*TASK TO COMPLETE*: The pictures stay out; everything else in the entries below must be returned exactly.

*SUPPLIED RECORDS*:
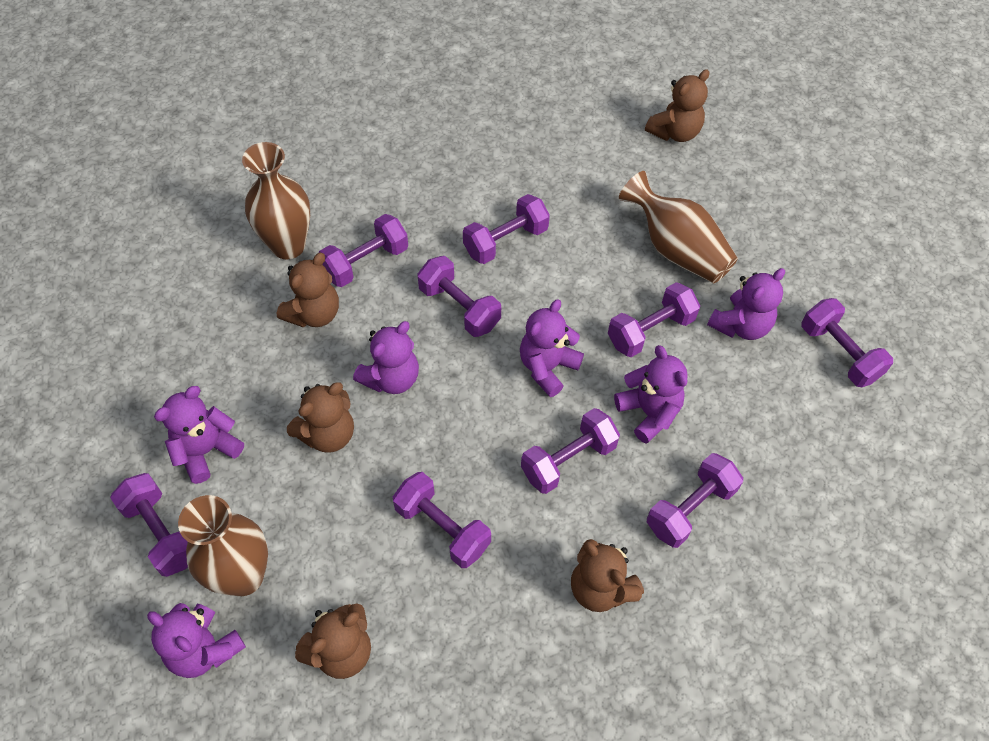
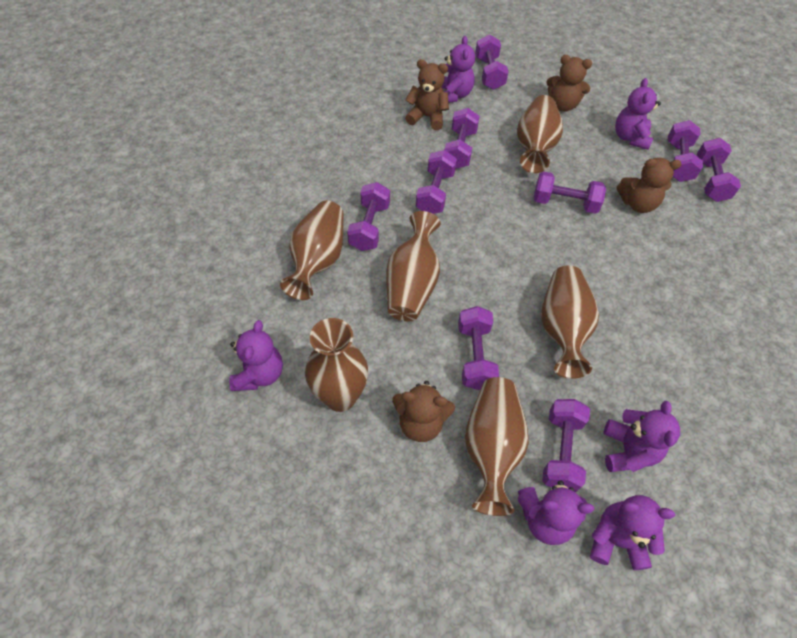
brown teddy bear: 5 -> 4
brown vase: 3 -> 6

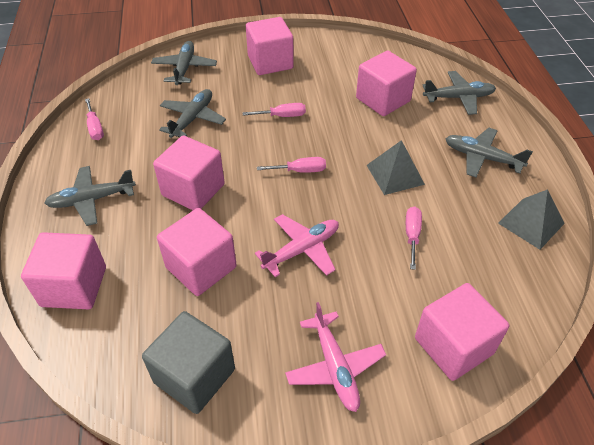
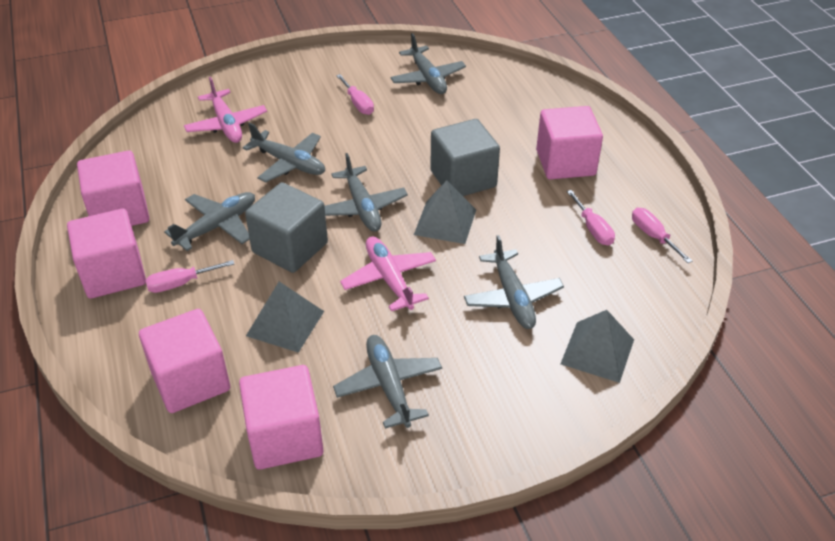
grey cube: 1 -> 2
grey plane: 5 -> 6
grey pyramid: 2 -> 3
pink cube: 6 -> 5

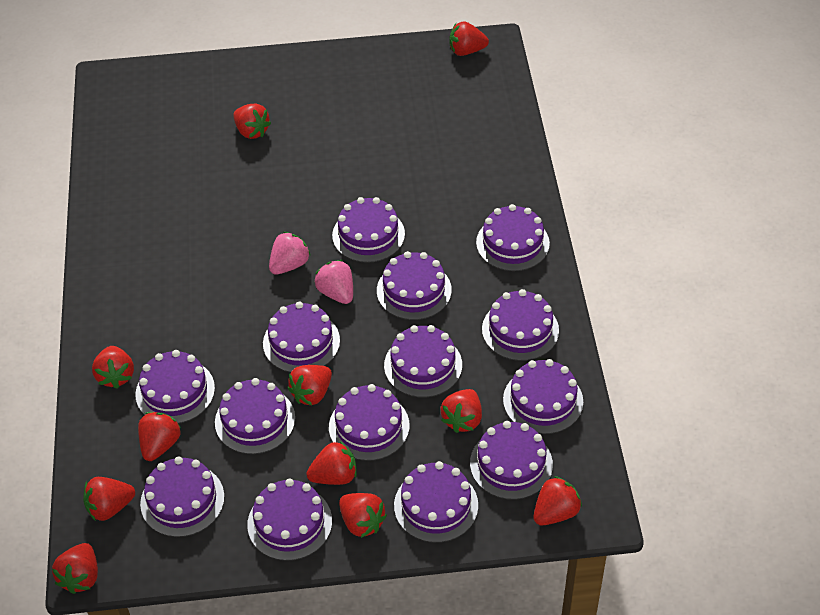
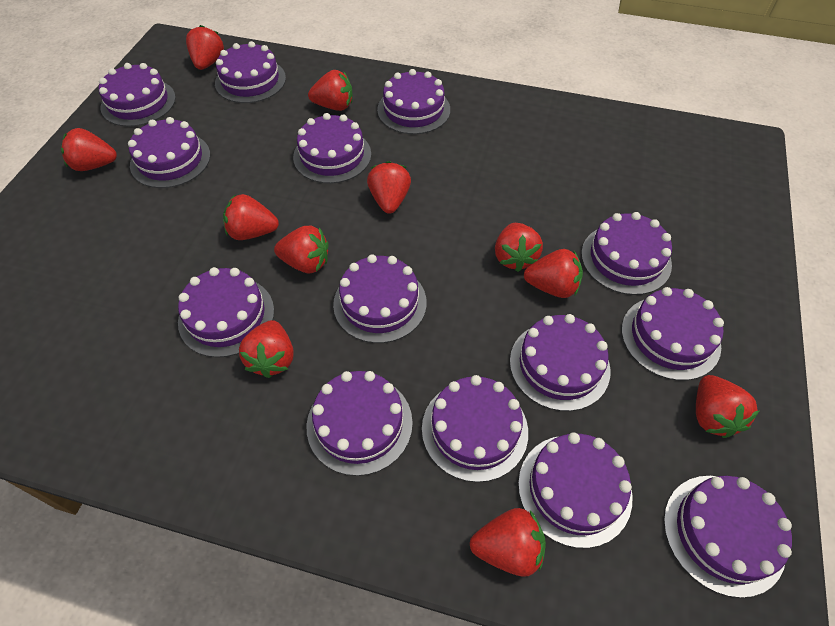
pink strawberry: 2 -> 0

*SOLUTION BELOW*:
brown teddy bear: 5 -> 4
brown vase: 3 -> 6

grey cube: 1 -> 2
grey plane: 5 -> 6
grey pyramid: 2 -> 3
pink cube: 6 -> 5

pink strawberry: 2 -> 0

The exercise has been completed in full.